##### RECORDS SUPPLIED
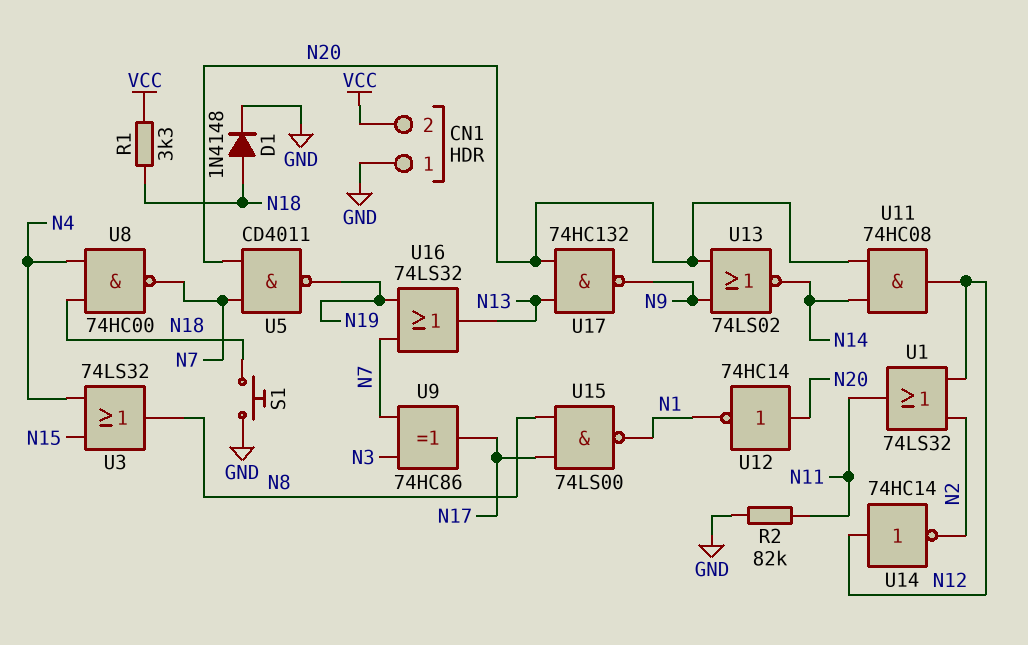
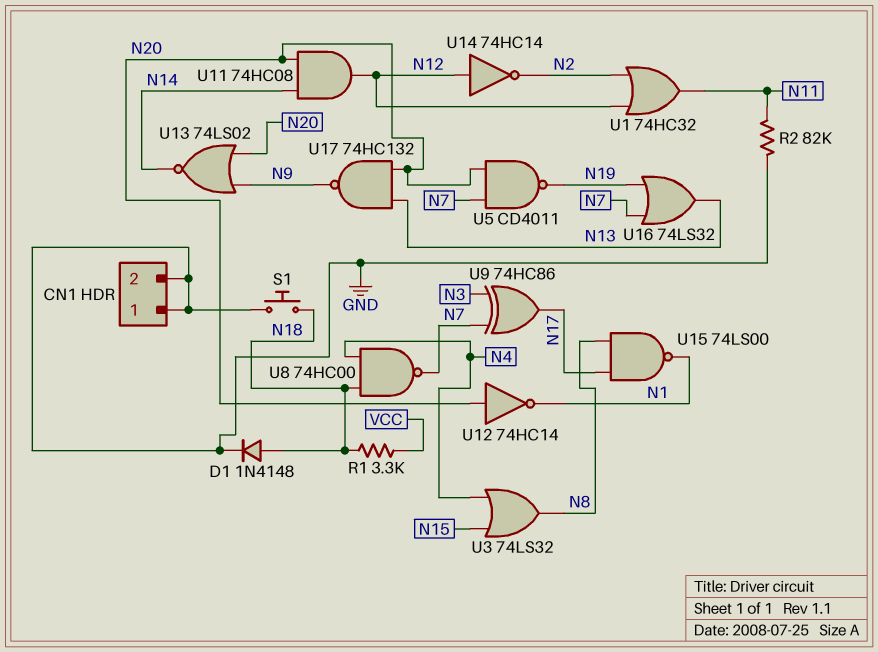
CN1 pin 2: VCC -> GND
U1: OR 74LS32 (in N2, in N12, out N11) -> OR 74HC32 (in N2, in N12, out N11)

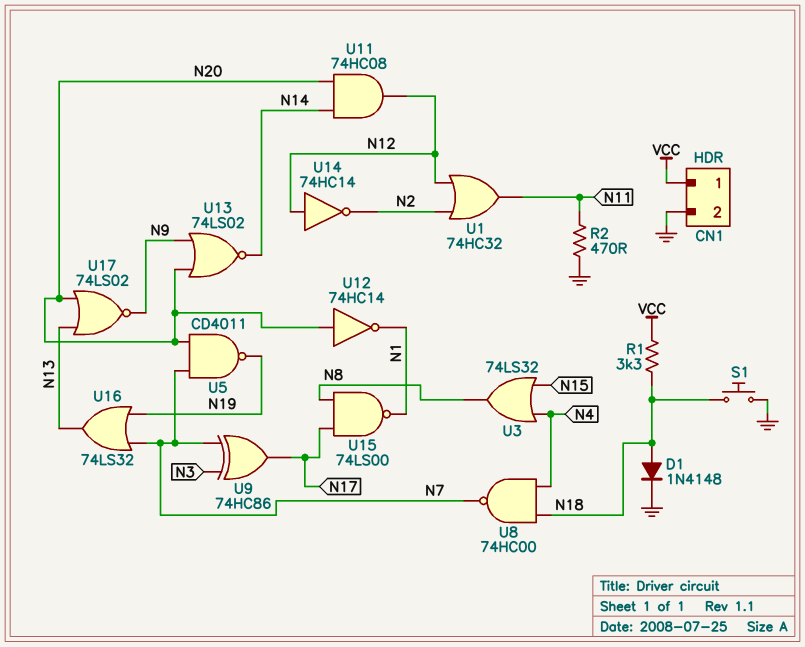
CN1 pin 1: GND -> VCC
R2: 82k (GND, N11) -> 470 (GND, N11)
U17: NAND 74HC132 (in N13, in N20, out N9) -> NOR 74LS02 (in N13, in N20, out N9)

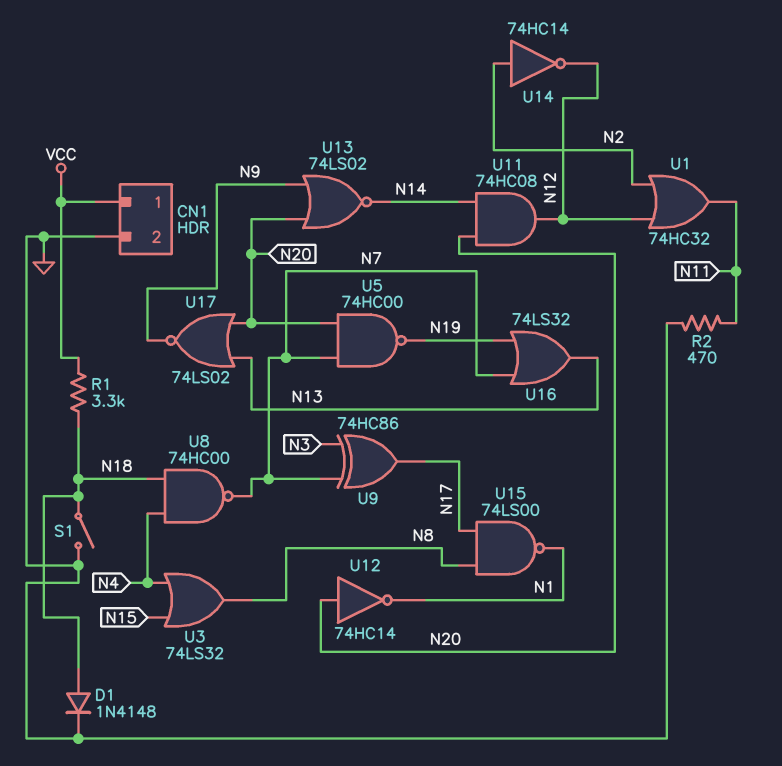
S1: button (GND, N18) -> switch (GND, N18)
U5: NAND CD4011 (in N7, in N20, out N19) -> NAND 74HC00 (in N7, in N20, out N19)
U14: NOT 74HC14 (in N12, out N2) -> NOT 74HC14 (in N2, out N12)

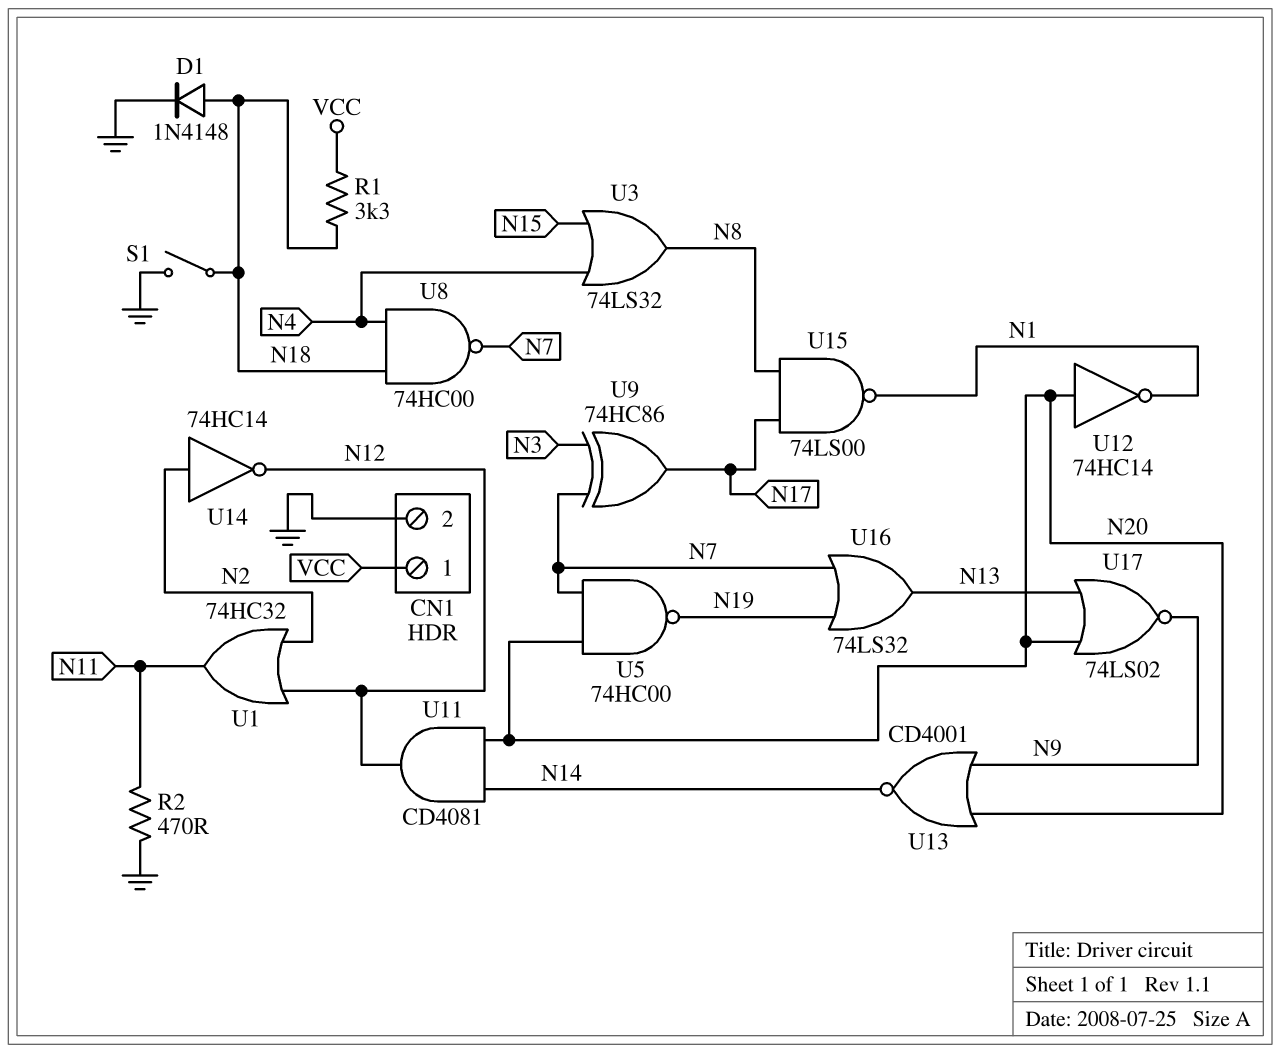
U11: AND 74HC08 (in N14, in N20, out N12) -> AND CD4081 (in N14, in N20, out N12)
U13: NOR 74LS02 (in N9, in N20, out N14) -> NOR CD4001 (in N9, in N20, out N14)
##########
#### WHAT TO WORK ON:
In the entries above, find the line that contains "U17: NAND 74HC132" and the line that contains "U11: AND 74HC08". Reproduce exactly those two lines and every line between them, but not the pictures.

#### ANSWER SECTION:
U17: NAND 74HC132 (in N13, in N20, out N9) -> NOR 74LS02 (in N13, in N20, out N9)

S1: button (GND, N18) -> switch (GND, N18)
U5: NAND CD4011 (in N7, in N20, out N19) -> NAND 74HC00 (in N7, in N20, out N19)
U14: NOT 74HC14 (in N12, out N2) -> NOT 74HC14 (in N2, out N12)

U11: AND 74HC08 (in N14, in N20, out N12) -> AND CD4081 (in N14, in N20, out N12)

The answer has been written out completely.